**YOUR INSTRUCTIONS:** Below are records with pictures. Transcribe exactly, and only, the lines from the line with "Split palette?: [629,229,999,404]" to the line with "Split palette?: [373,139,605,289]", both ends included, but not the pictures.

**MATERIAL SUPPLIED:**
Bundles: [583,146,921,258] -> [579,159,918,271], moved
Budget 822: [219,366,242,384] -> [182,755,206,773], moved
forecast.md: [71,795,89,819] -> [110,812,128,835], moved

---

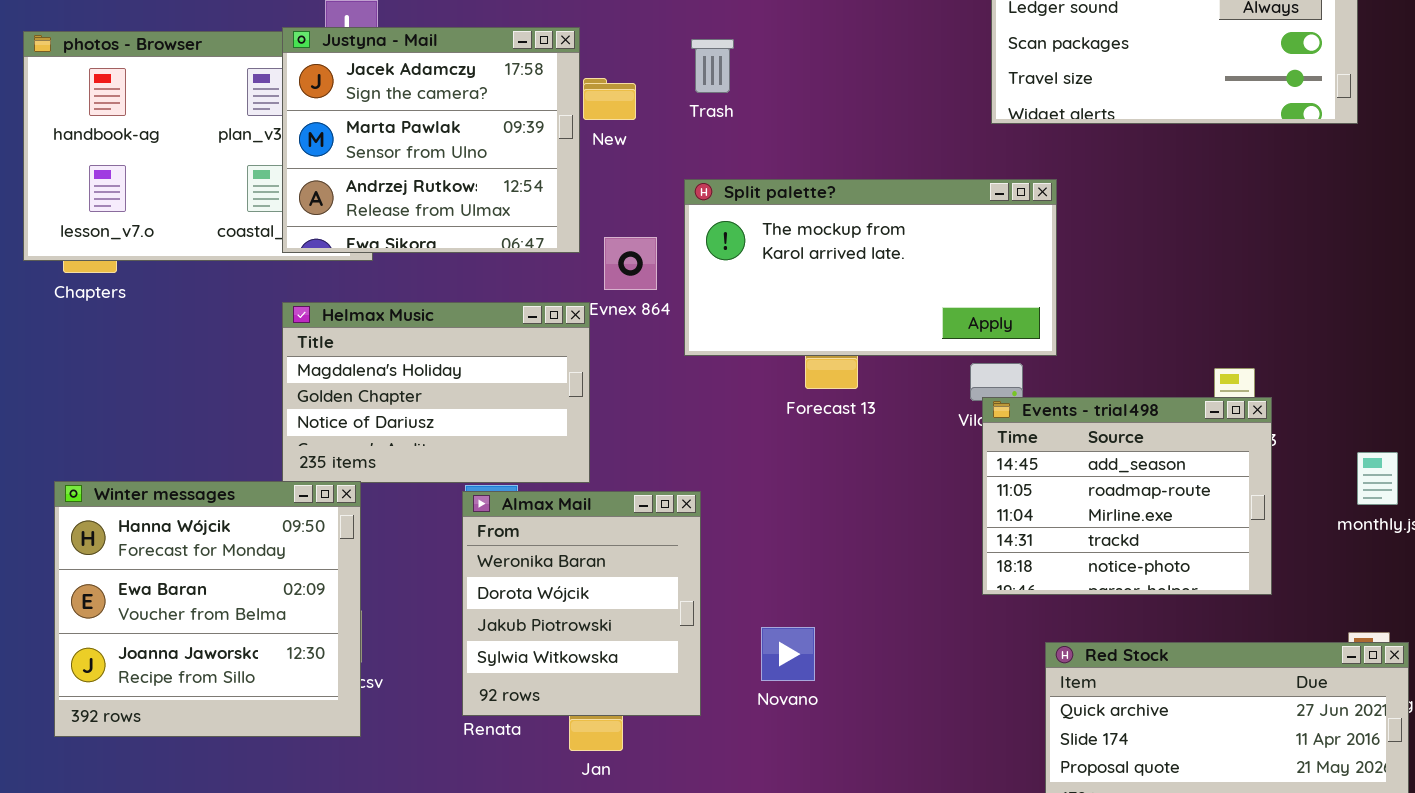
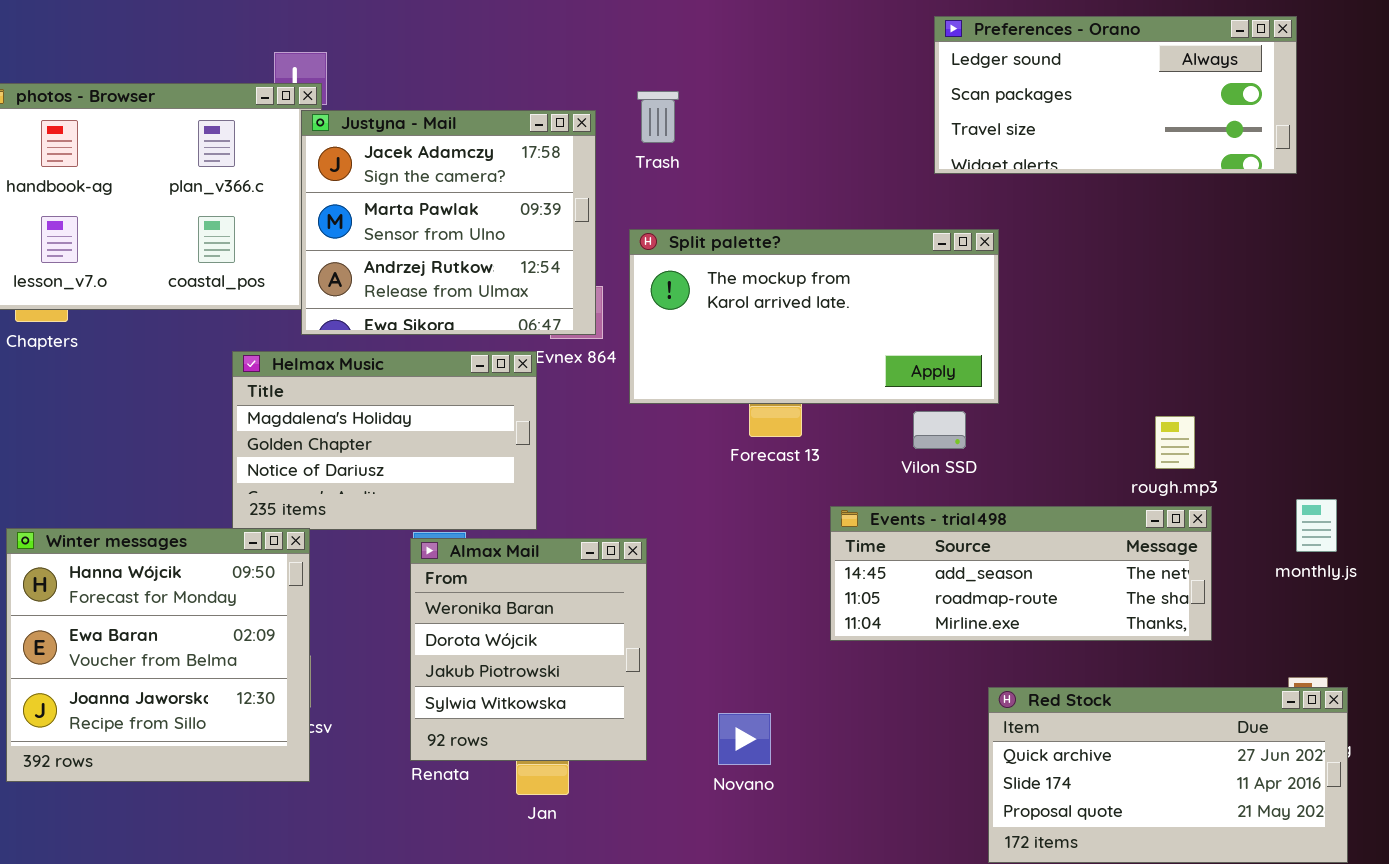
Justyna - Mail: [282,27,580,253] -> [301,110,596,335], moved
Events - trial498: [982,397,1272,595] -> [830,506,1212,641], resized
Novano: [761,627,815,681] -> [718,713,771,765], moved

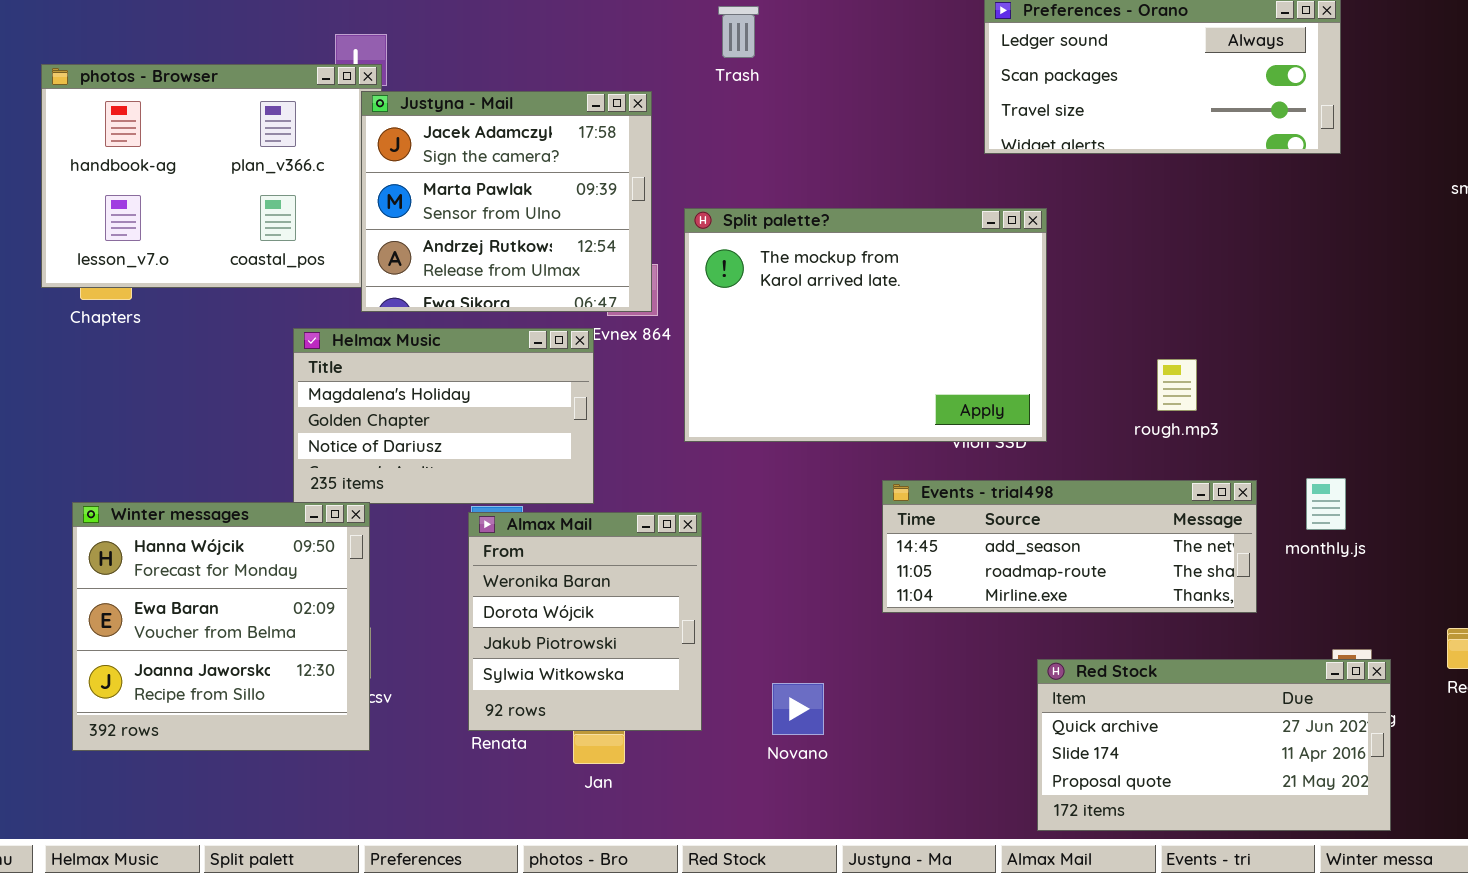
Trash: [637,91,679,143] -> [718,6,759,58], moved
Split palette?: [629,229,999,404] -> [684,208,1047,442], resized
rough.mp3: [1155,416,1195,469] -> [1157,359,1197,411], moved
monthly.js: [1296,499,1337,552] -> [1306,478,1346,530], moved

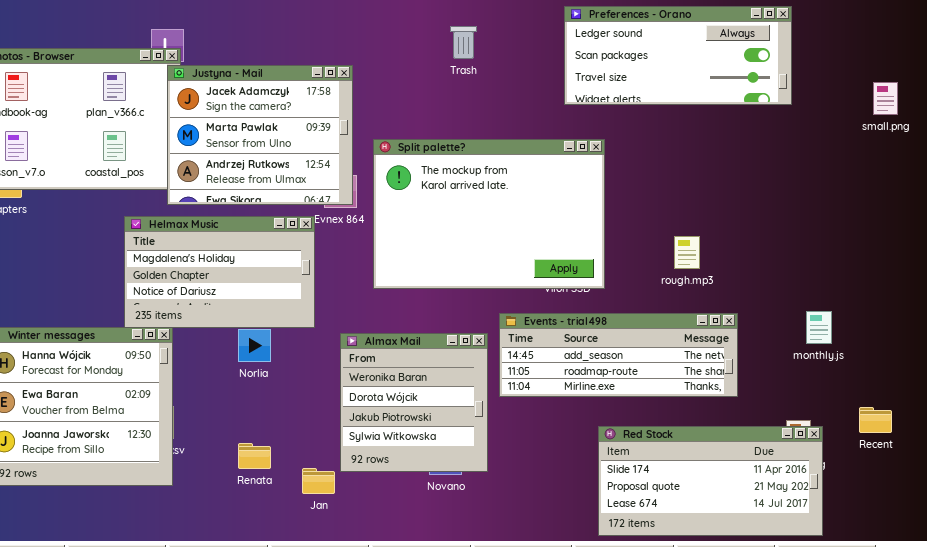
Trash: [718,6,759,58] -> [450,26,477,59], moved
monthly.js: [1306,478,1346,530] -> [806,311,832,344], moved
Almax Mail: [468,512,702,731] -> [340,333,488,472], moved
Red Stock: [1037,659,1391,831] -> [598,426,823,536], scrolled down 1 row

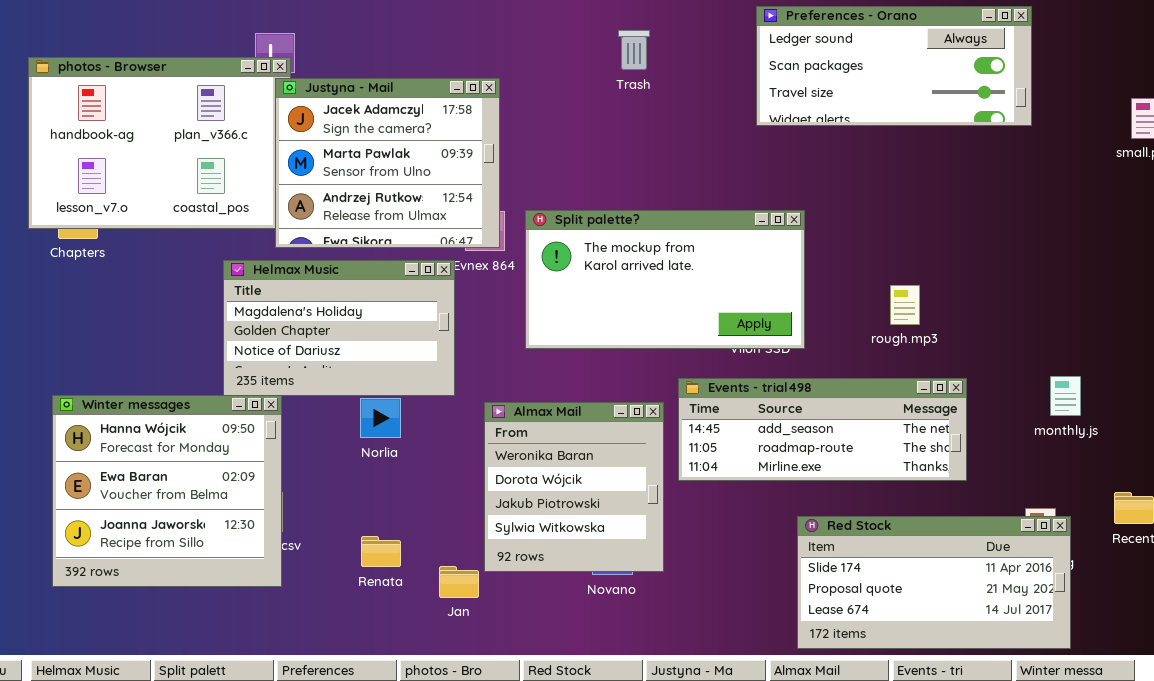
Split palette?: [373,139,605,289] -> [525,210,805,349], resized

**ANSWER TO THE PROBLEM:**
Split palette?: [629,229,999,404] -> [684,208,1047,442], resized
rough.mp3: [1155,416,1195,469] -> [1157,359,1197,411], moved
monthly.js: [1296,499,1337,552] -> [1306,478,1346,530], moved

Trash: [718,6,759,58] -> [450,26,477,59], moved
monthly.js: [1306,478,1346,530] -> [806,311,832,344], moved
Almax Mail: [468,512,702,731] -> [340,333,488,472], moved
Red Stock: [1037,659,1391,831] -> [598,426,823,536], scrolled down 1 row

Split palette?: [373,139,605,289] -> [525,210,805,349], resized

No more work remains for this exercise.